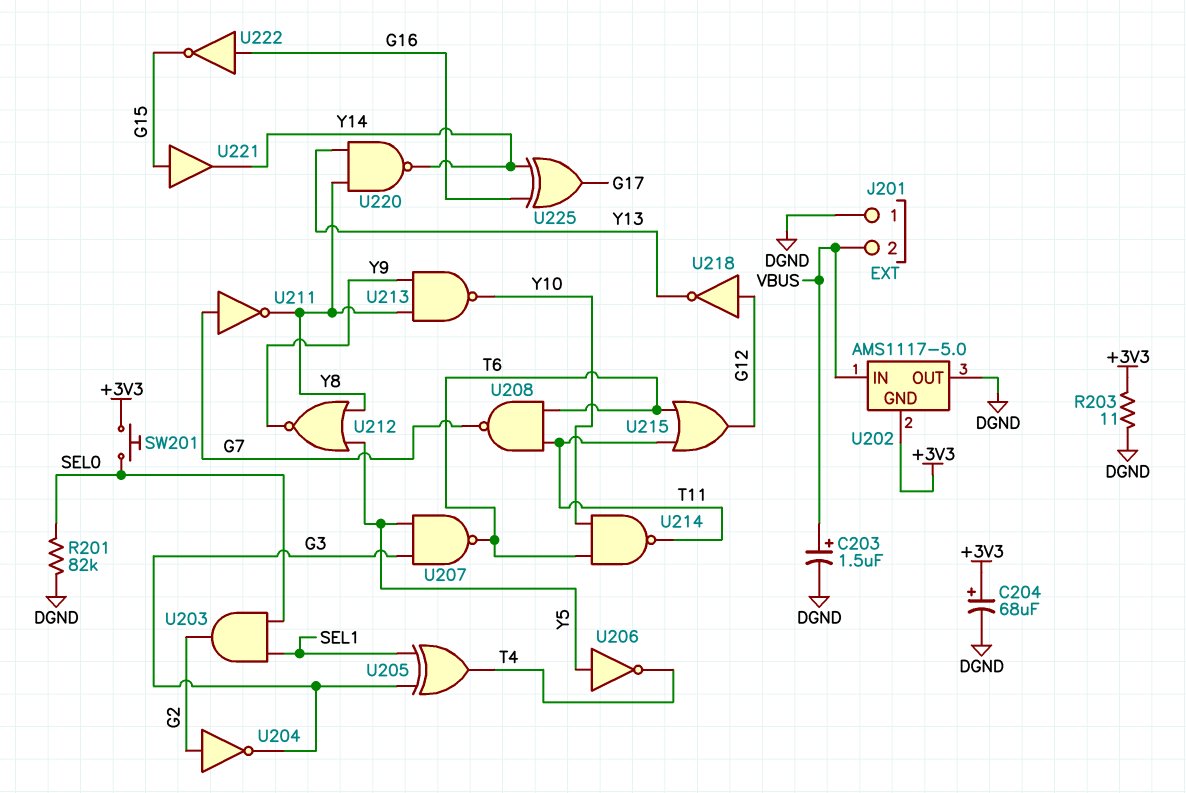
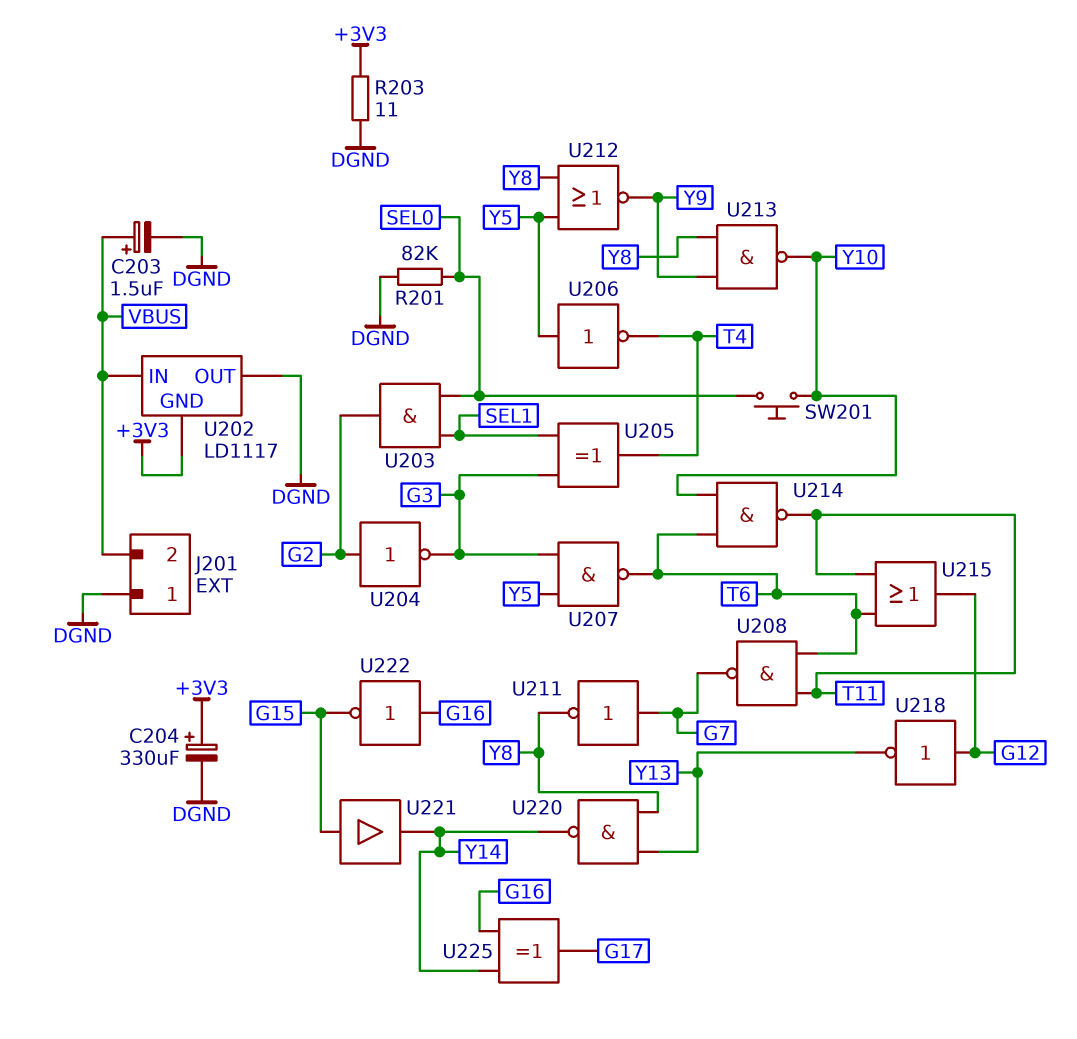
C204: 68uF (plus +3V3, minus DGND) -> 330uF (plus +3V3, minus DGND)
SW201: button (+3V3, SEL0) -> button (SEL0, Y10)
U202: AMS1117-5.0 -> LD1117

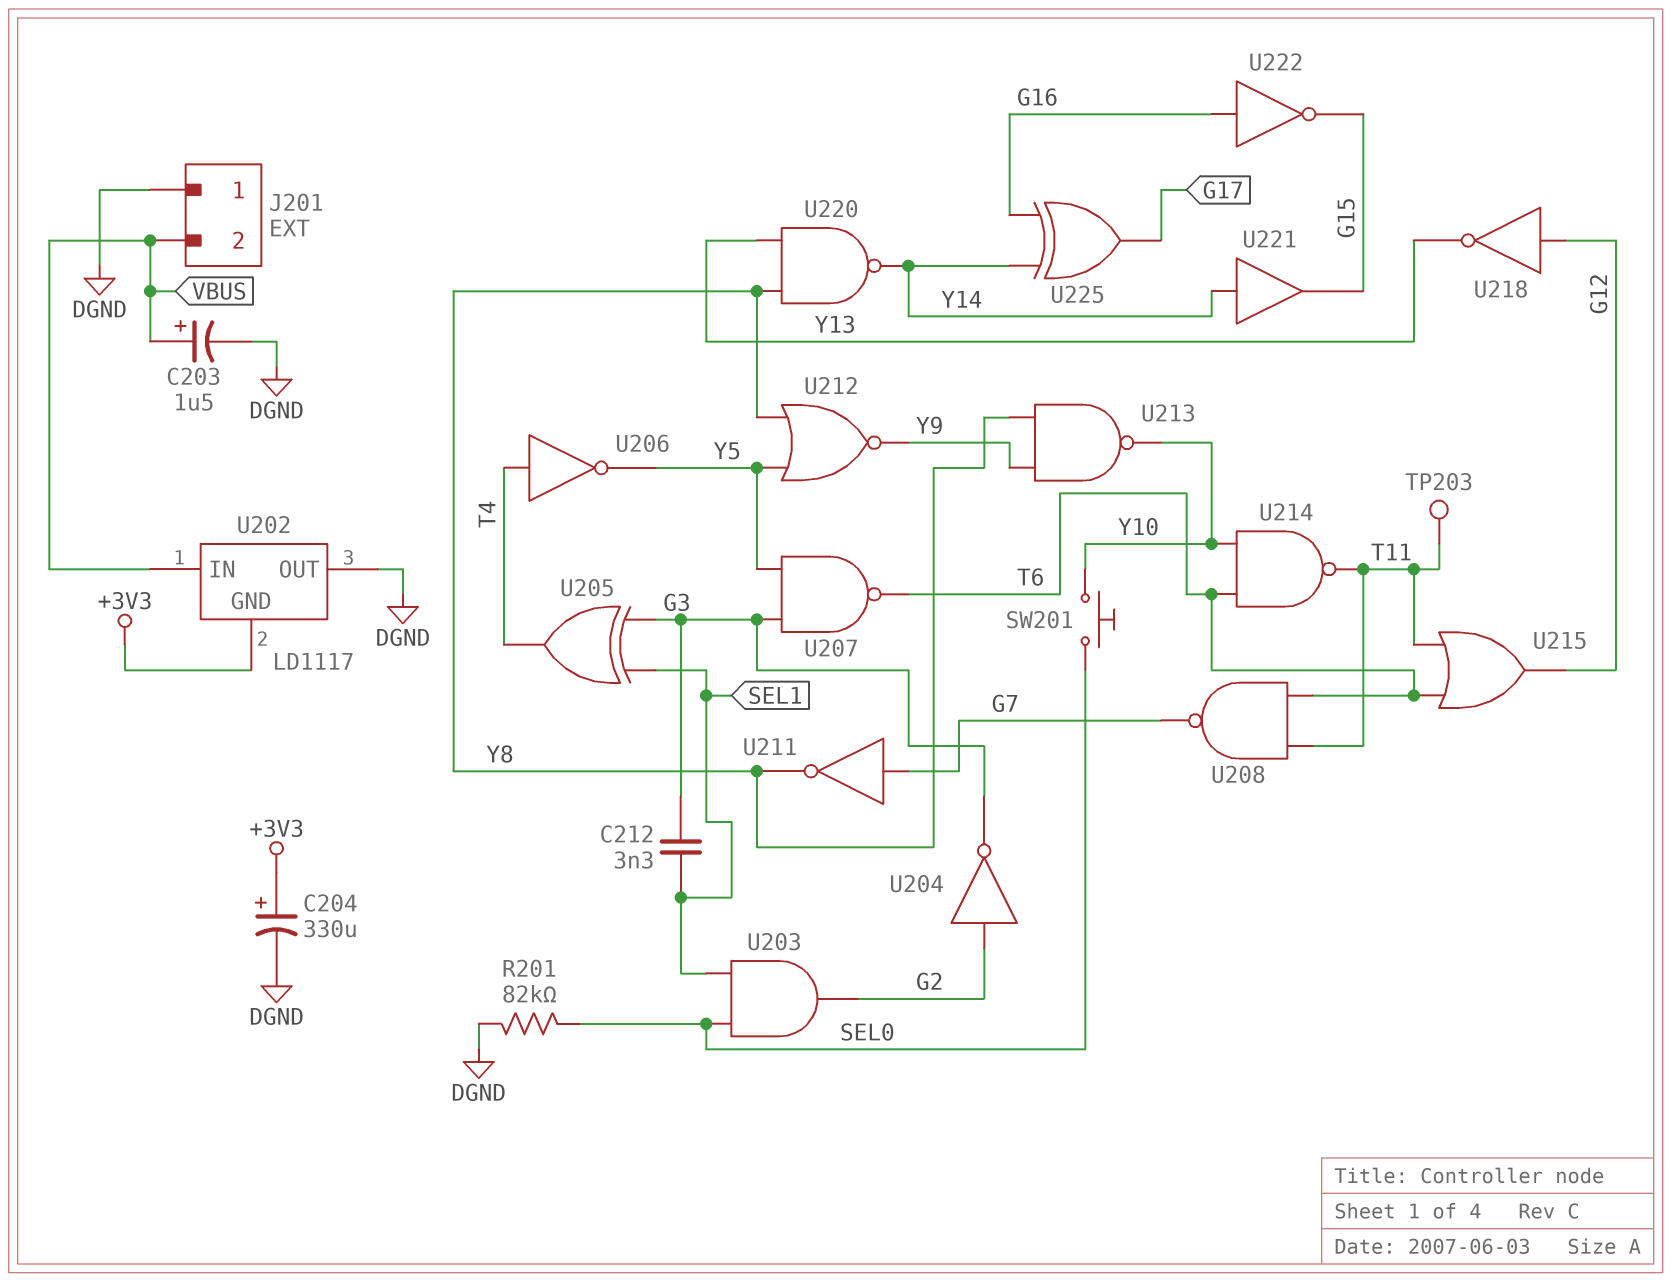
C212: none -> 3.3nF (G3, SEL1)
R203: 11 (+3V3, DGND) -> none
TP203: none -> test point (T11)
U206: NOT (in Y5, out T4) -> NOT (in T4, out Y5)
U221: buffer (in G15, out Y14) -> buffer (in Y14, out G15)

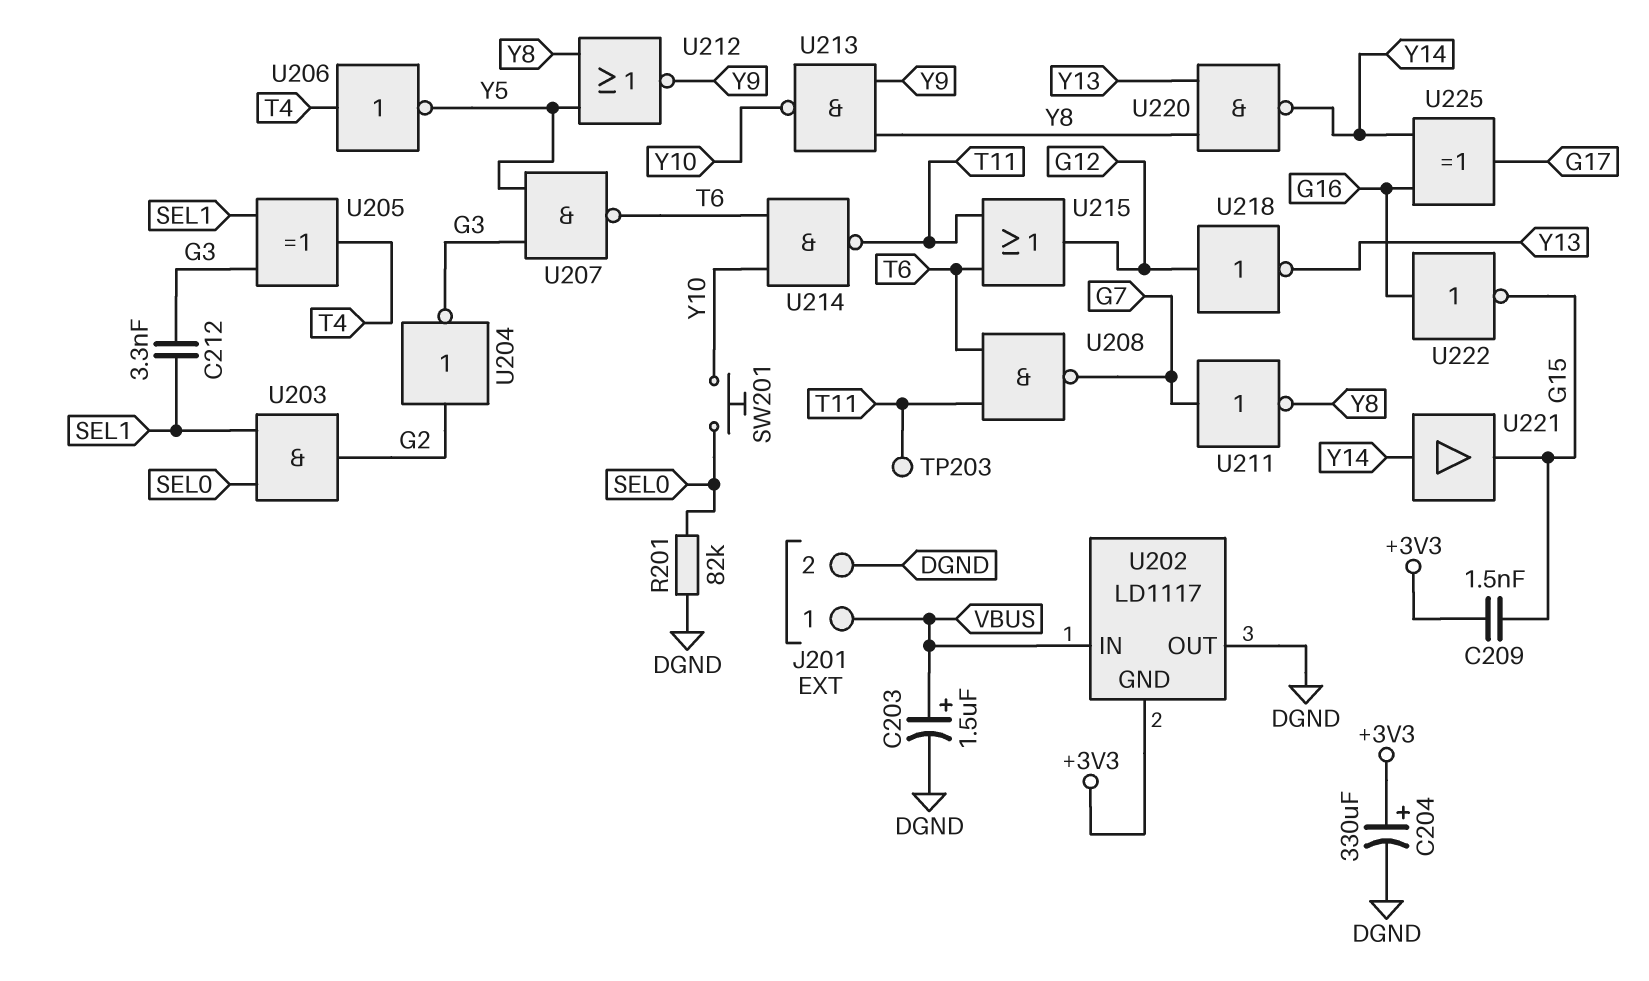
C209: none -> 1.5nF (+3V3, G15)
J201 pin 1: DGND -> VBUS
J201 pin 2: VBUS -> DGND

PROMPT: Copy word for word only the lines above from the one with "SW201: button (+3V3, SEL0)" through the one with "U221: buffer (in". Leave pictures out.

COMPLETED EXERCISE:
SW201: button (+3V3, SEL0) -> button (SEL0, Y10)
U202: AMS1117-5.0 -> LD1117

C212: none -> 3.3nF (G3, SEL1)
R203: 11 (+3V3, DGND) -> none
TP203: none -> test point (T11)
U206: NOT (in Y5, out T4) -> NOT (in T4, out Y5)
U221: buffer (in G15, out Y14) -> buffer (in Y14, out G15)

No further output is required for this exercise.